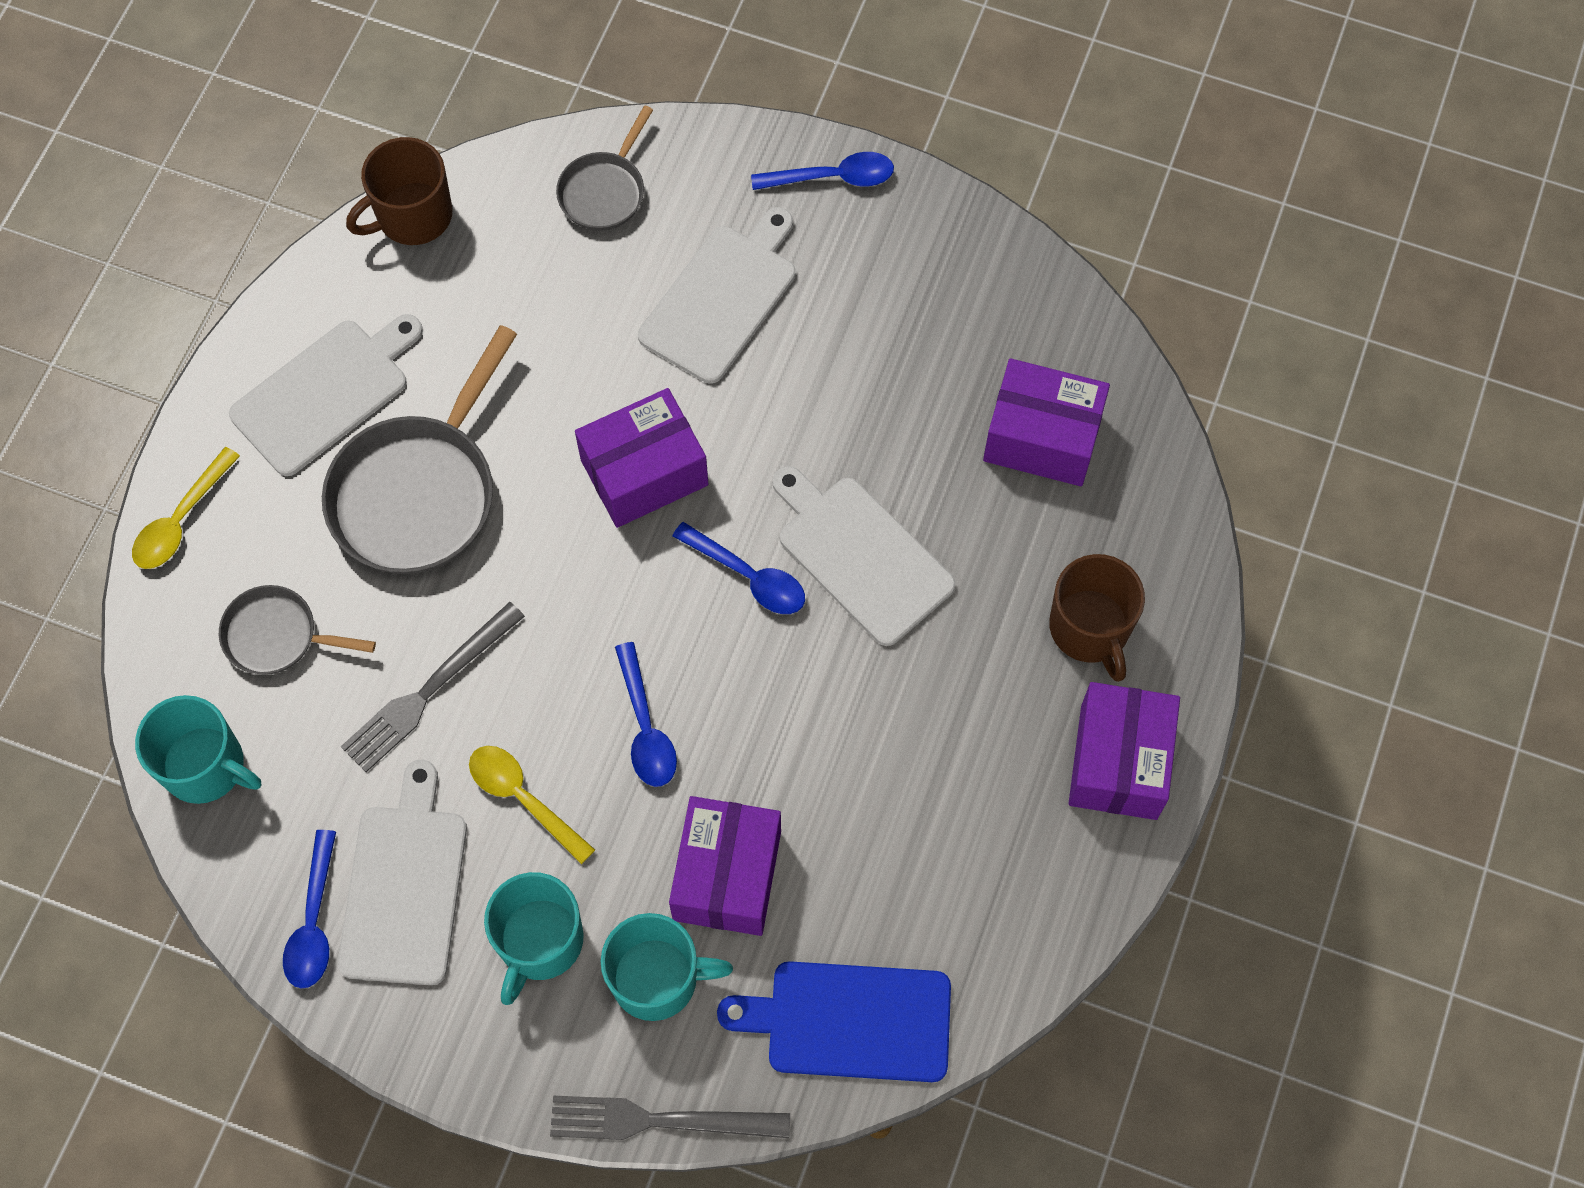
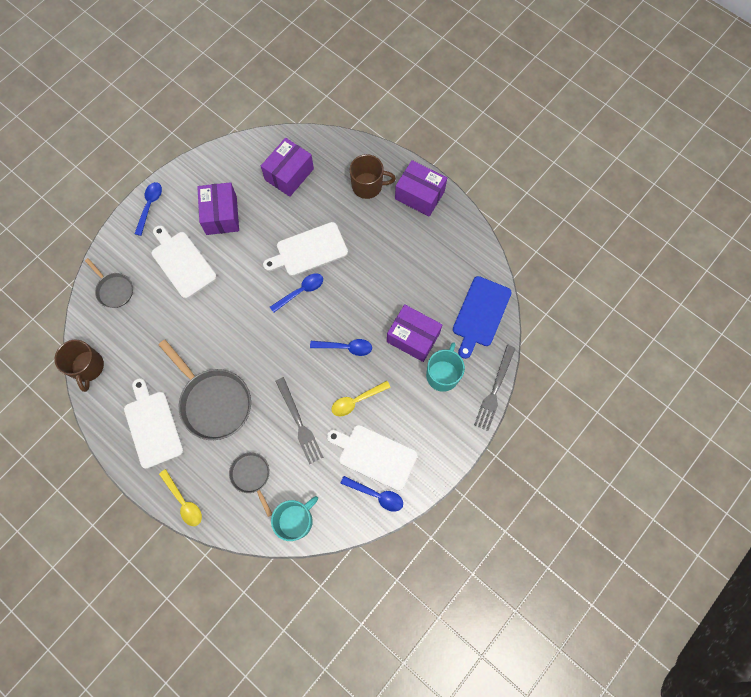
camera: 70 degrees left, 5 degrees up
(277, 636) = (251, 476): grey pan -> grey pan turned 120 degrees clockwise
(540, 942) = (414, 412): turquoise mug -> none
(644, 472) = (242, 314): purple box -> purple box (221, 215)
== == ==
WORK TO BE COMPLETED: Copy out the listing above in full and keep the pictures out.

EXERCISE SOLUTION:
camera: 70 degrees left, 5 degrees up
(277, 636) = (251, 476): grey pan -> grey pan turned 120 degrees clockwise
(540, 942) = (414, 412): turquoise mug -> none
(644, 472) = (242, 314): purple box -> purple box (221, 215)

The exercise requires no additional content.